## Task to complete:
Each record below must be reproduced exactly as it reads, with its images omitted.

======== Entries shown ========

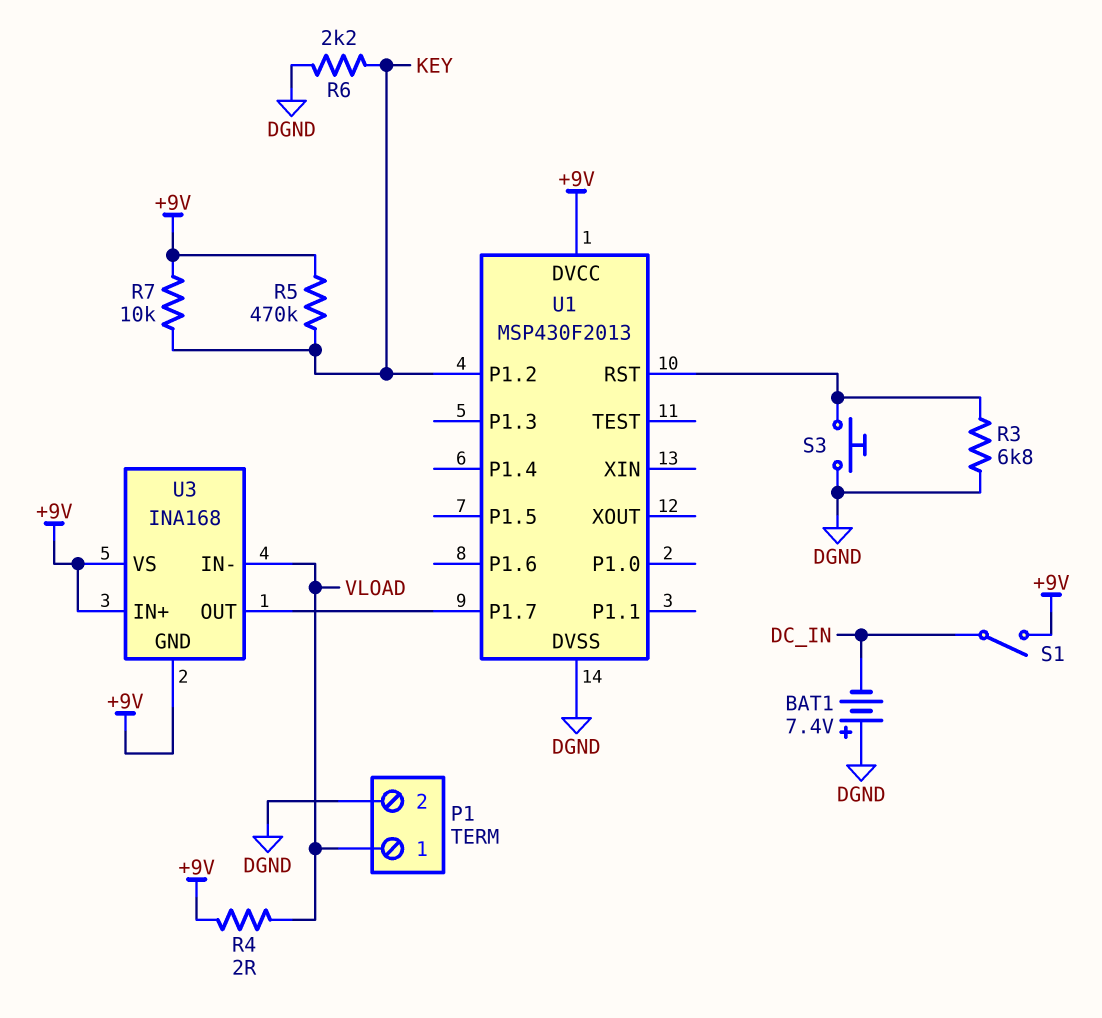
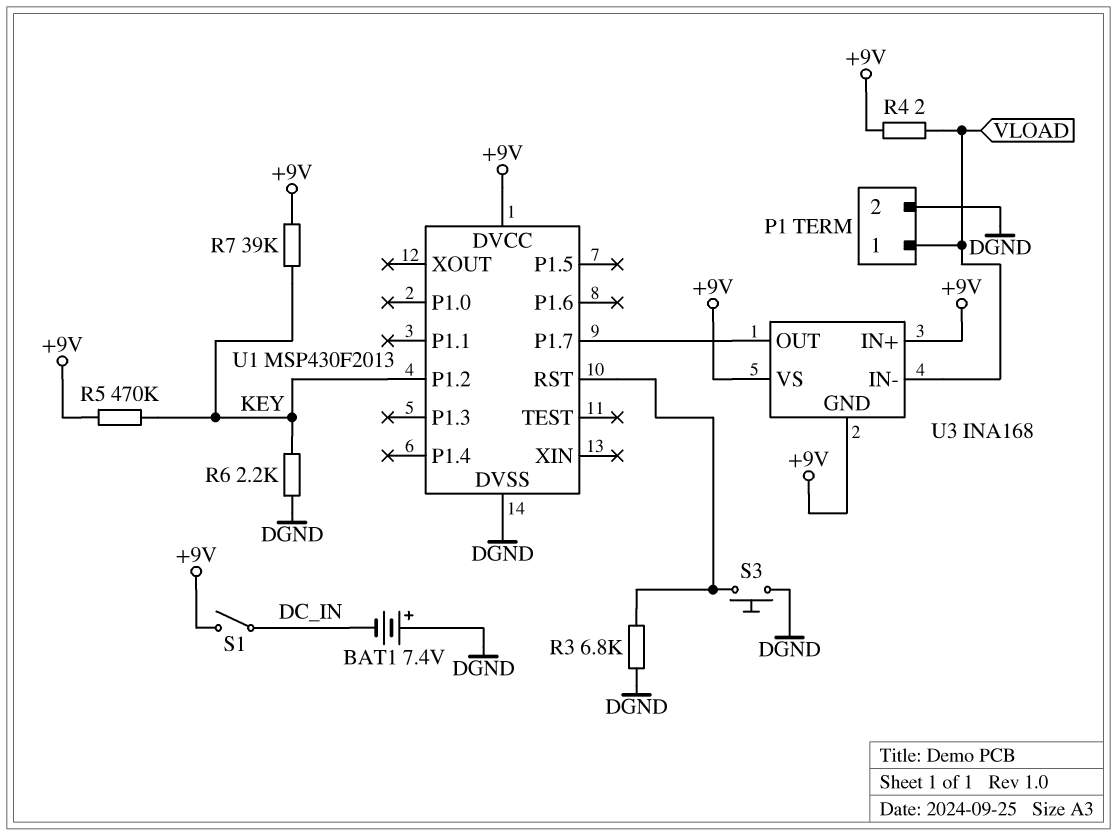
R7: 10k (+9V, KEY) -> 39k (+9V, KEY)

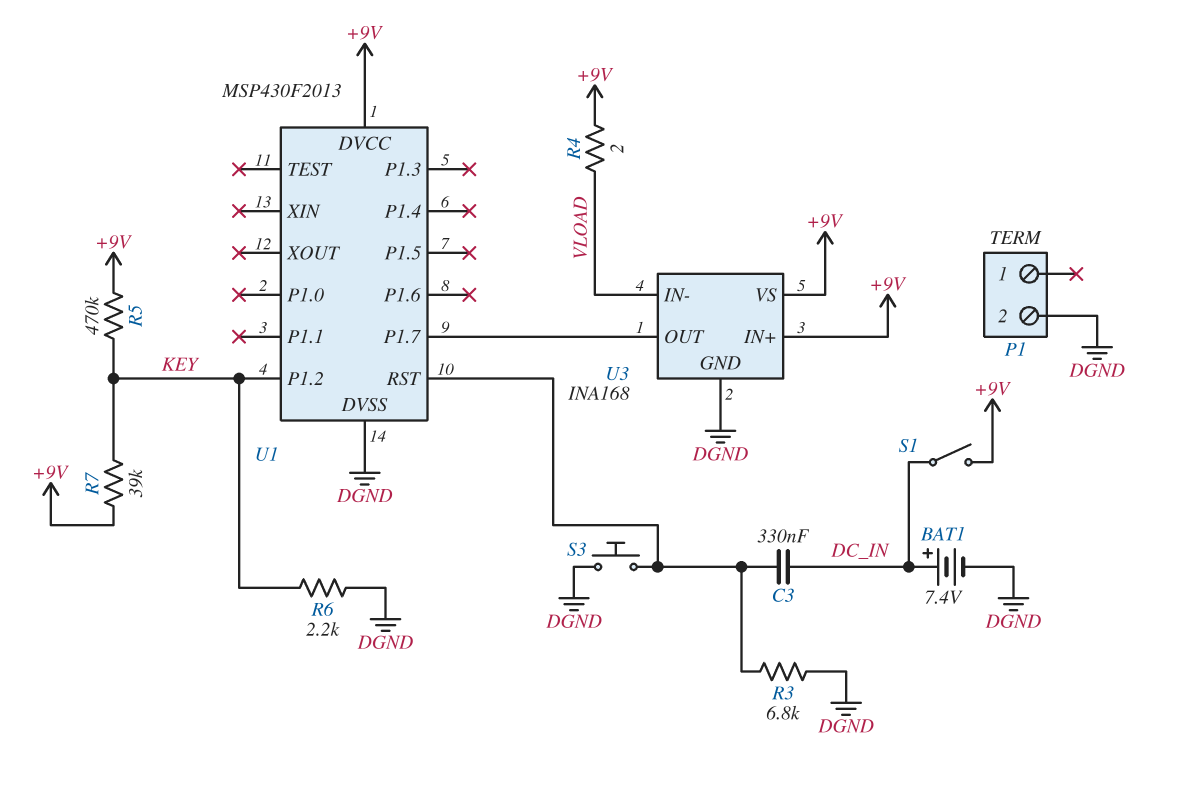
BAT1: 7.4V (plus DGND, minus DC_IN) -> 7.4V (plus DC_IN, minus DGND)
C3: none -> 330nF (DC_IN, U1/RST)
P1 pin 1: VLOAD -> none
U3 pin GND: +9V -> DGND

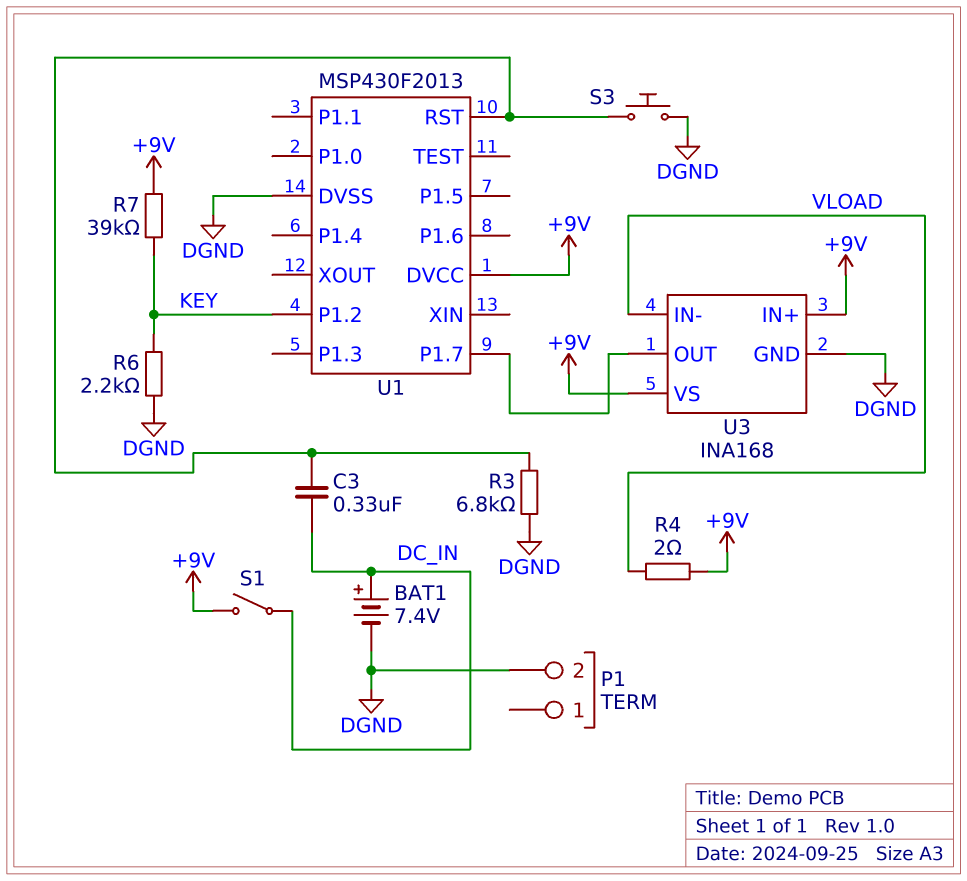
R5: 470k (+9V, KEY) -> none

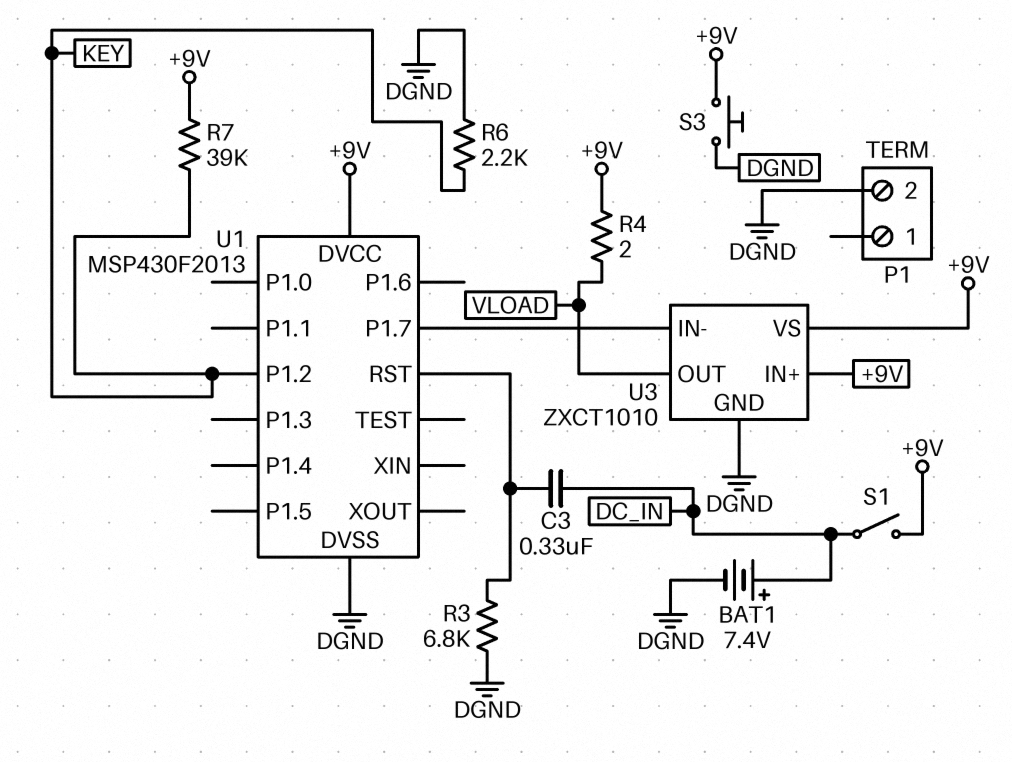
S3: button (DGND, U1/RST) -> button (+9V, DGND)
U3: INA168 -> ZXCT1010
U3 pin IN-: VLOAD -> U1/P1.7
U3 pin OUT: U1/P1.7 -> VLOAD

========

## Solution:
R7: 10k (+9V, KEY) -> 39k (+9V, KEY)

BAT1: 7.4V (plus DGND, minus DC_IN) -> 7.4V (plus DC_IN, minus DGND)
C3: none -> 330nF (DC_IN, U1/RST)
P1 pin 1: VLOAD -> none
U3 pin GND: +9V -> DGND

R5: 470k (+9V, KEY) -> none

S3: button (DGND, U1/RST) -> button (+9V, DGND)
U3: INA168 -> ZXCT1010
U3 pin IN-: VLOAD -> U1/P1.7
U3 pin OUT: U1/P1.7 -> VLOAD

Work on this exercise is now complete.